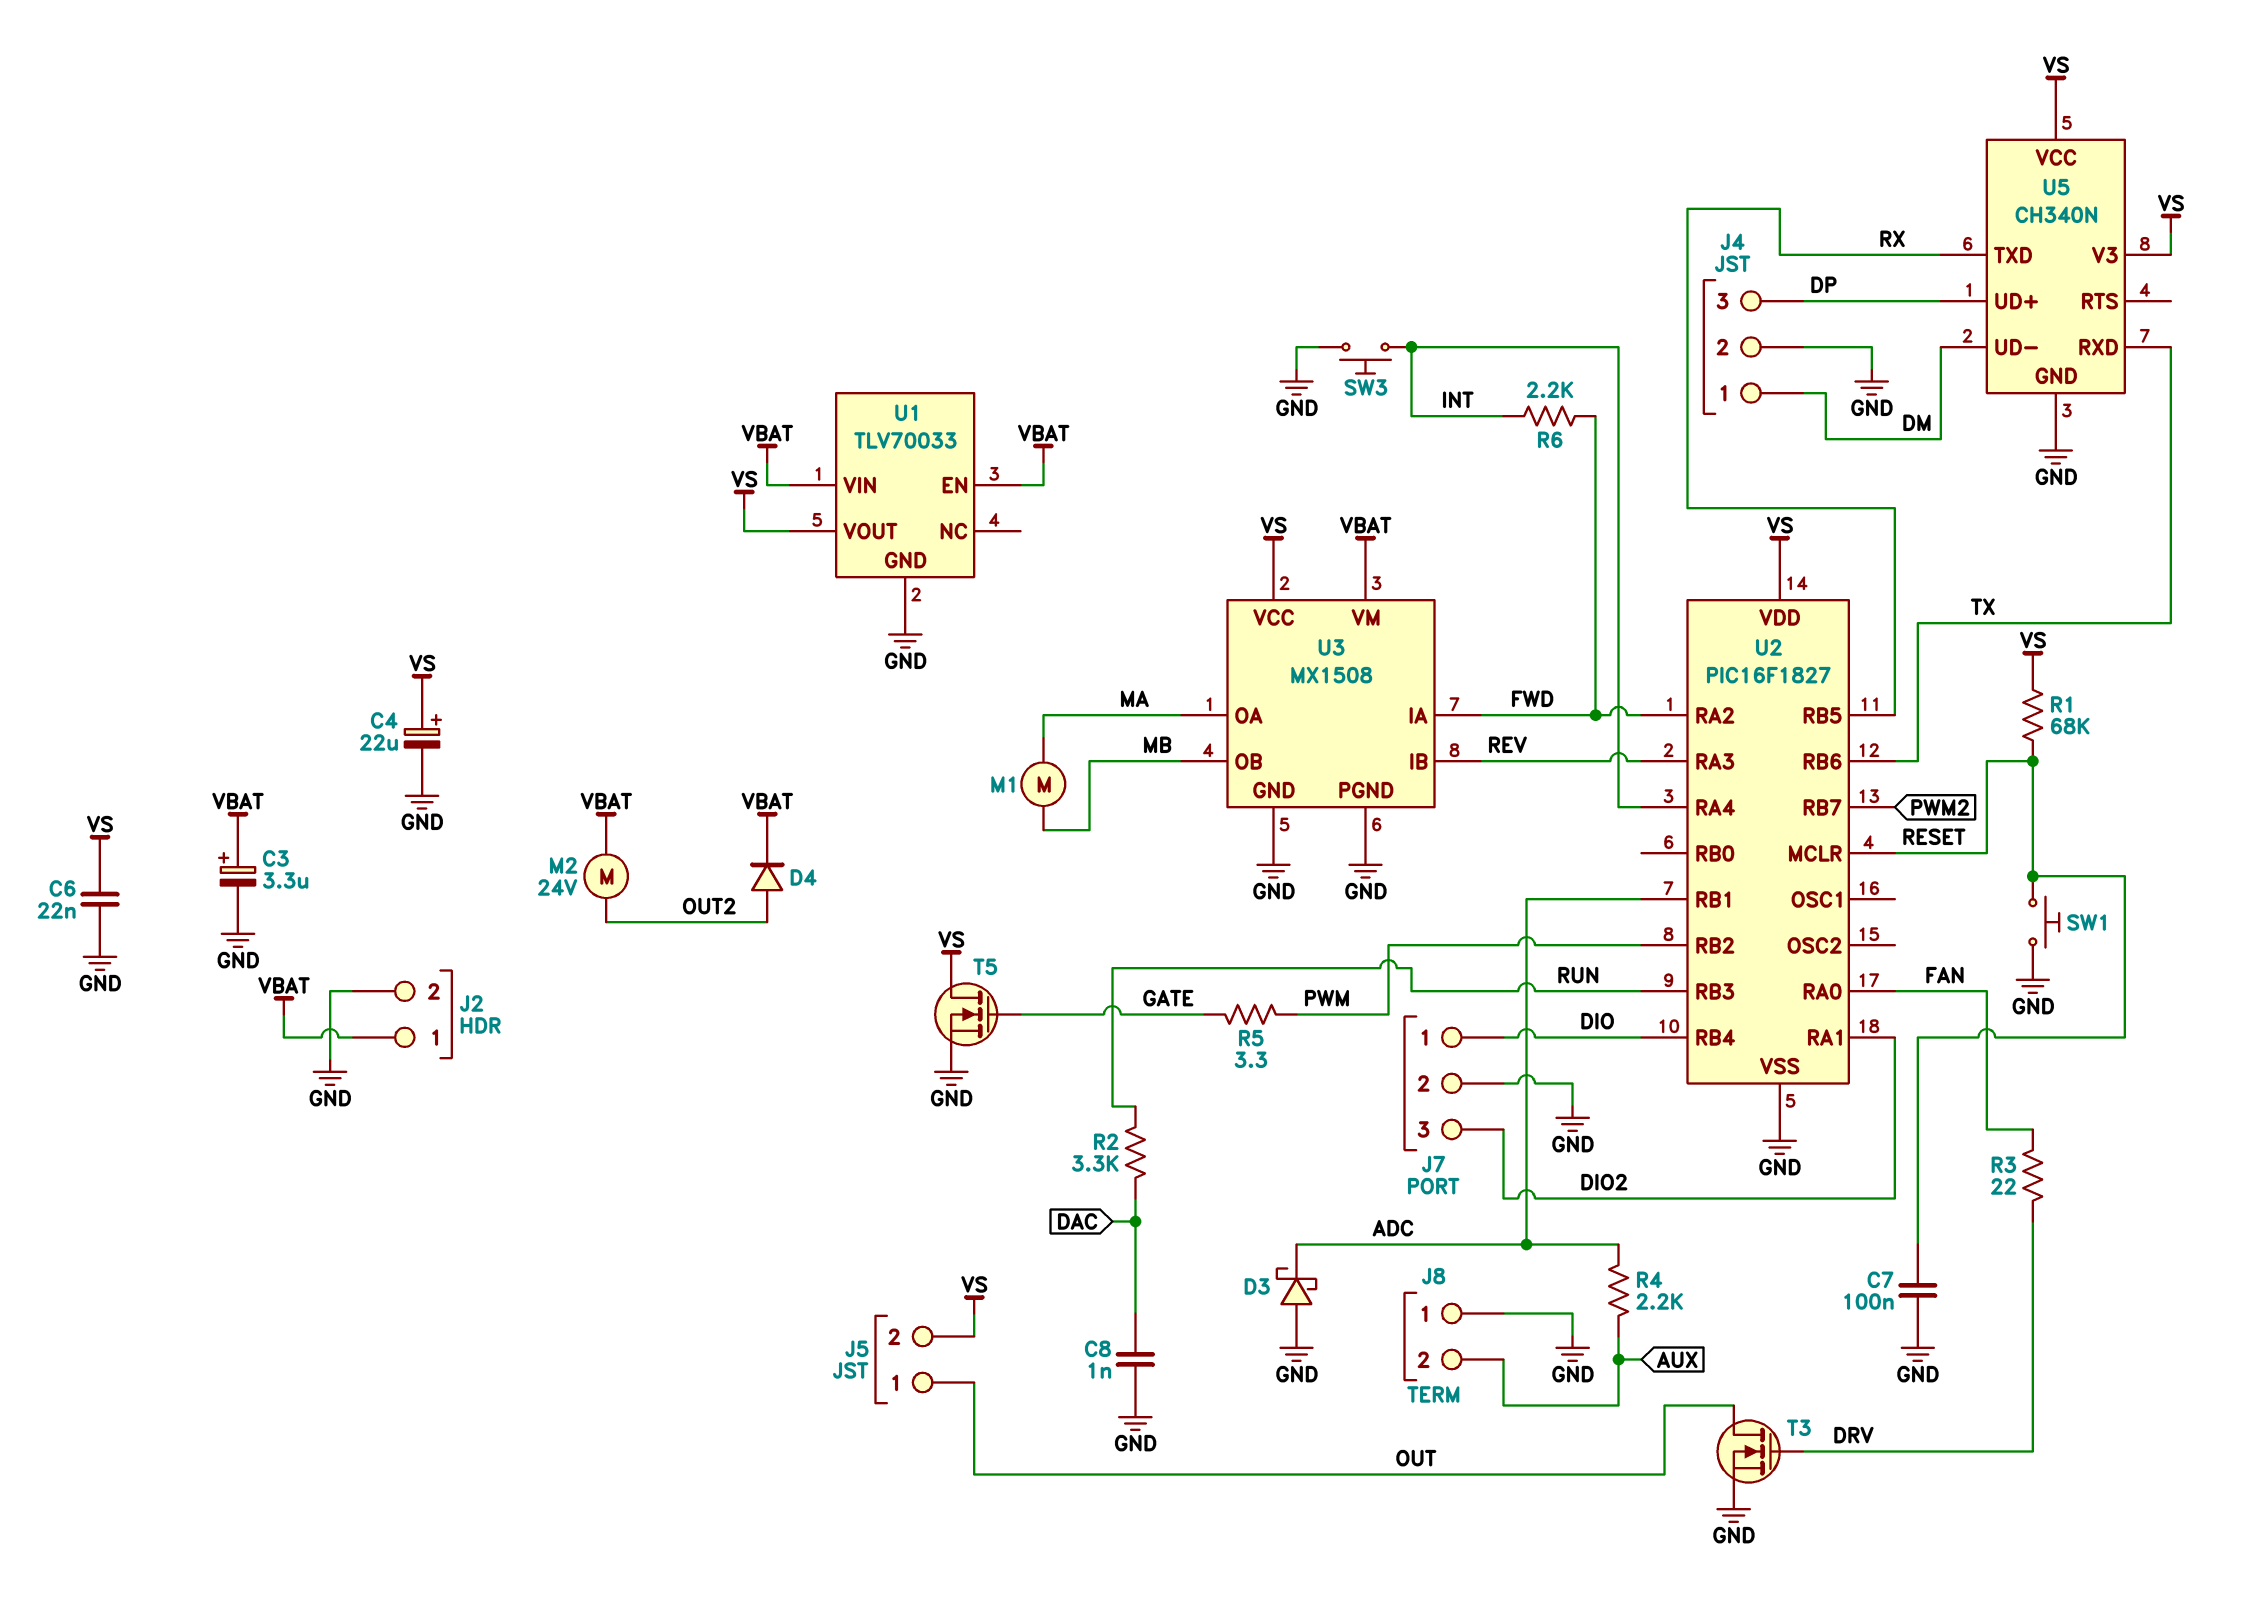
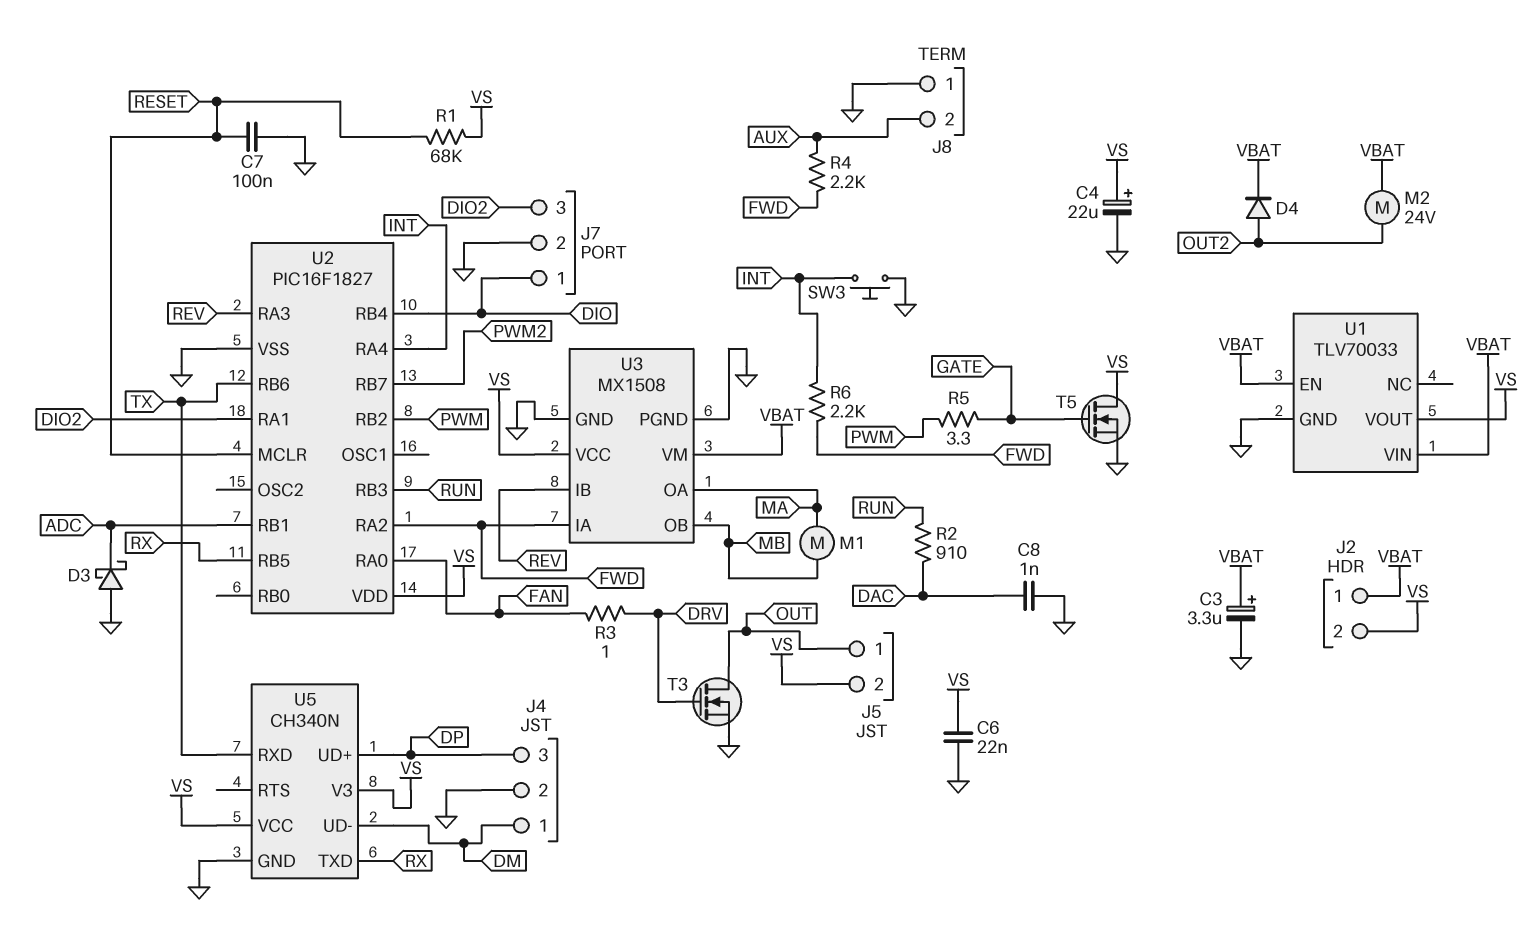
J2 pin 2: GND -> VS
R2: 3.3k (DAC, RUN) -> 910 (DAC, RUN)
R3: 22 (DRV, FAN) -> 1 (DRV, FAN)
R4: 2.2k (ADC, AUX) -> 2.2k (AUX, FWD)
SW1: button (GND, RESET) -> none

--*--

Work to be completed →
Would you transcribe all of the data exactly, apart from its pictures?

The completed task →
J2 pin 2: GND -> VS
R2: 3.3k (DAC, RUN) -> 910 (DAC, RUN)
R3: 22 (DRV, FAN) -> 1 (DRV, FAN)
R4: 2.2k (ADC, AUX) -> 2.2k (AUX, FWD)
SW1: button (GND, RESET) -> none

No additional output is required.